--- Problem details ---
Each line of the data that includes the string "none" is to be copied out.

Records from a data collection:
# # # # #
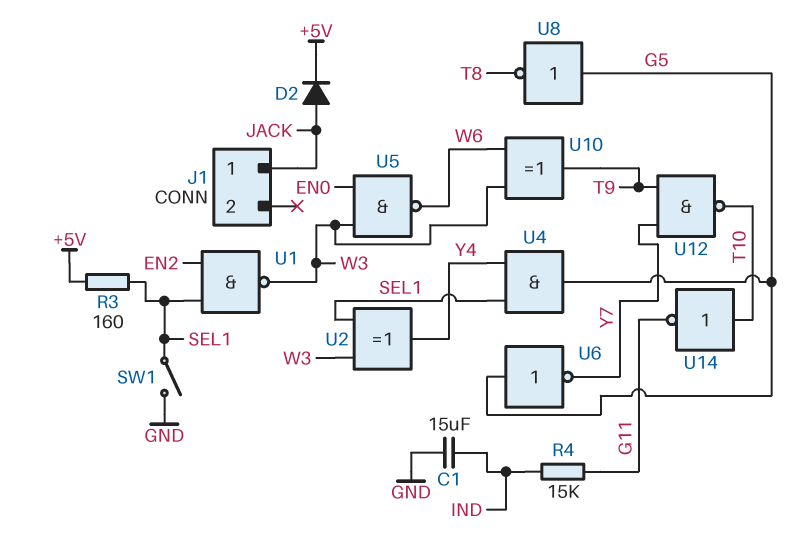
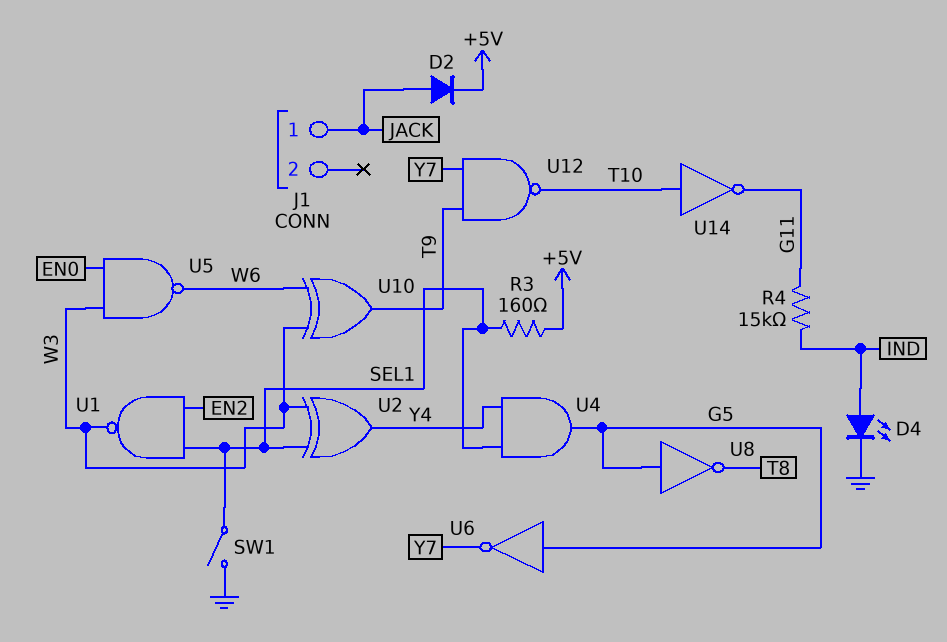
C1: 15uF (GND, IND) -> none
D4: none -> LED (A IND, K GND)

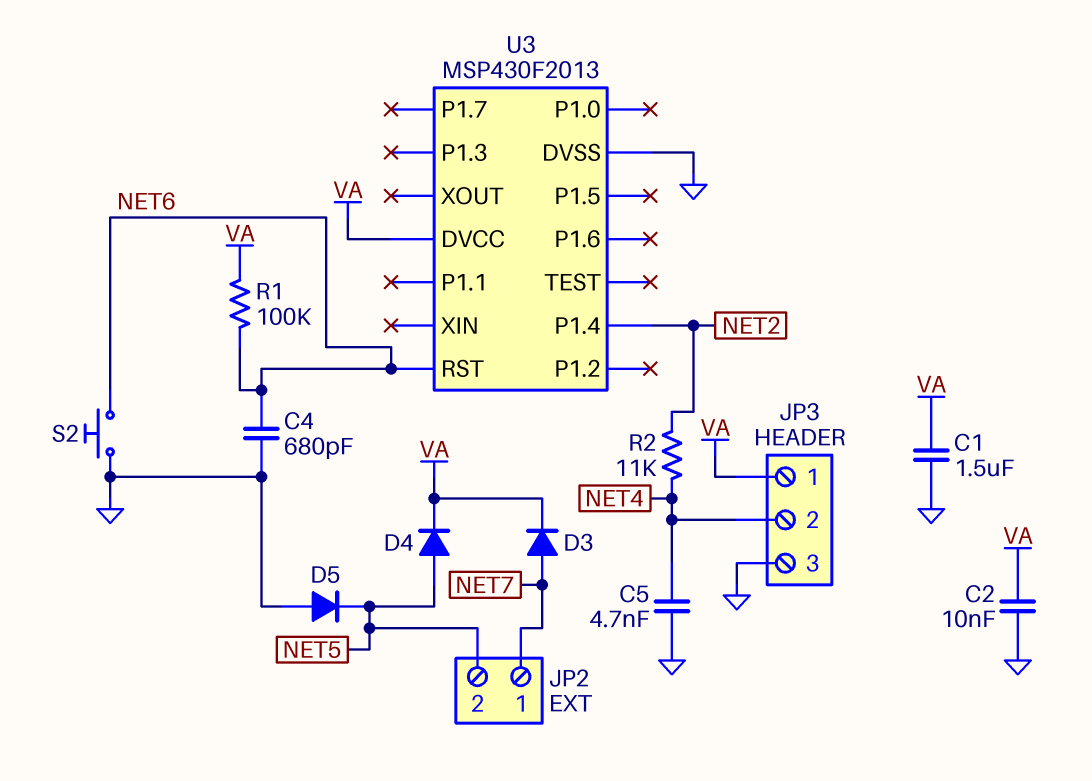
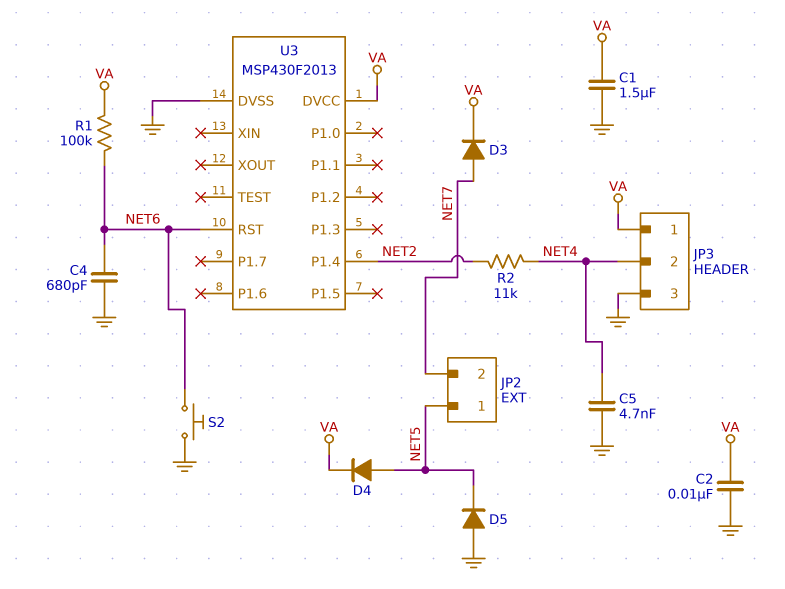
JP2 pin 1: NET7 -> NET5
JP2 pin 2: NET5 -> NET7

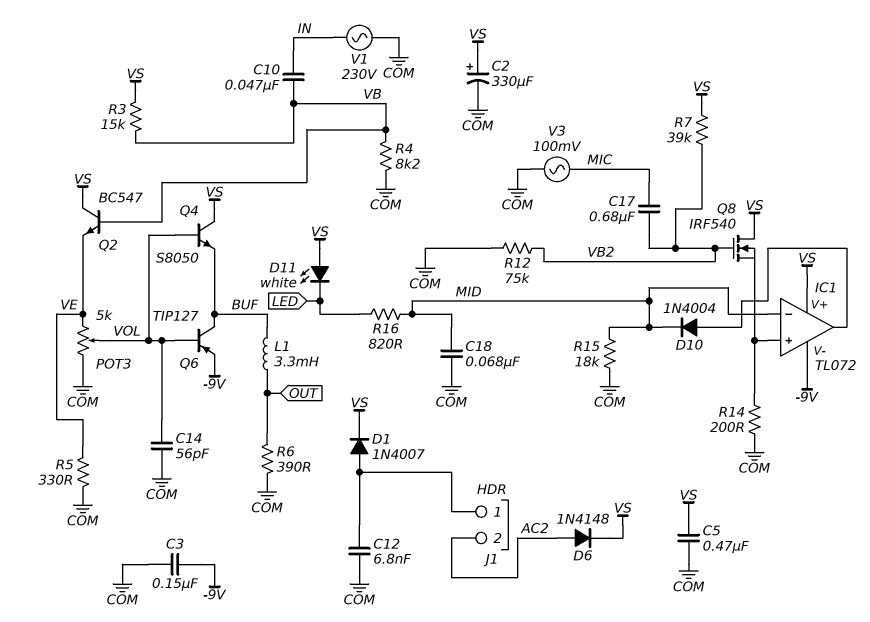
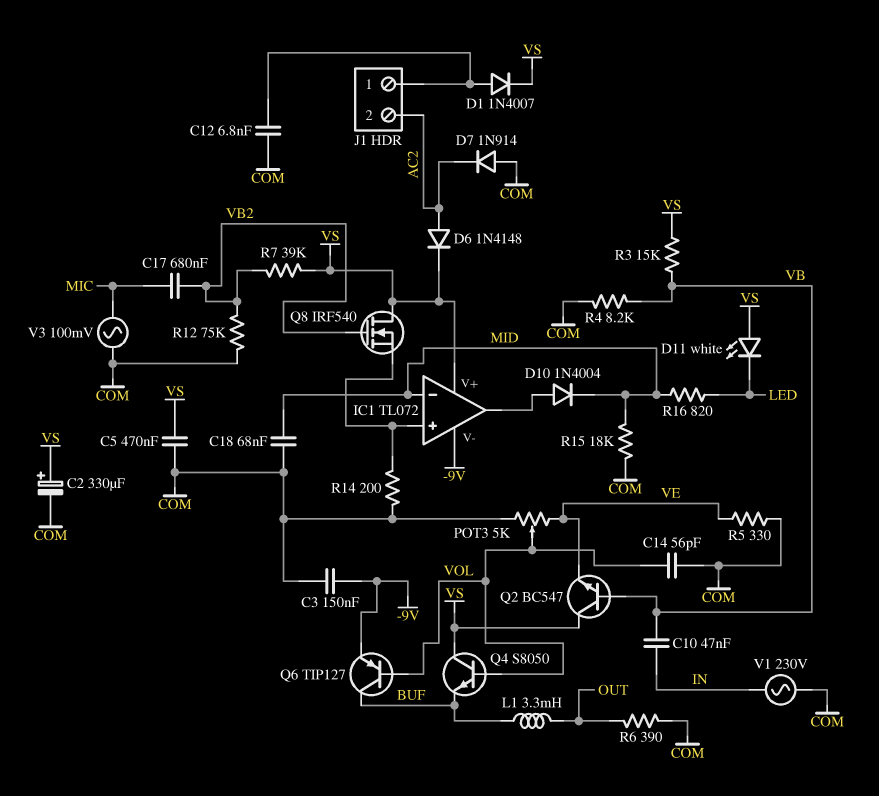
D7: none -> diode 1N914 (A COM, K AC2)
# # # # #
--- Problem solution ---
C1: 15uF (GND, IND) -> none
D4: none -> LED (A IND, K GND)
D7: none -> diode 1N914 (A COM, K AC2)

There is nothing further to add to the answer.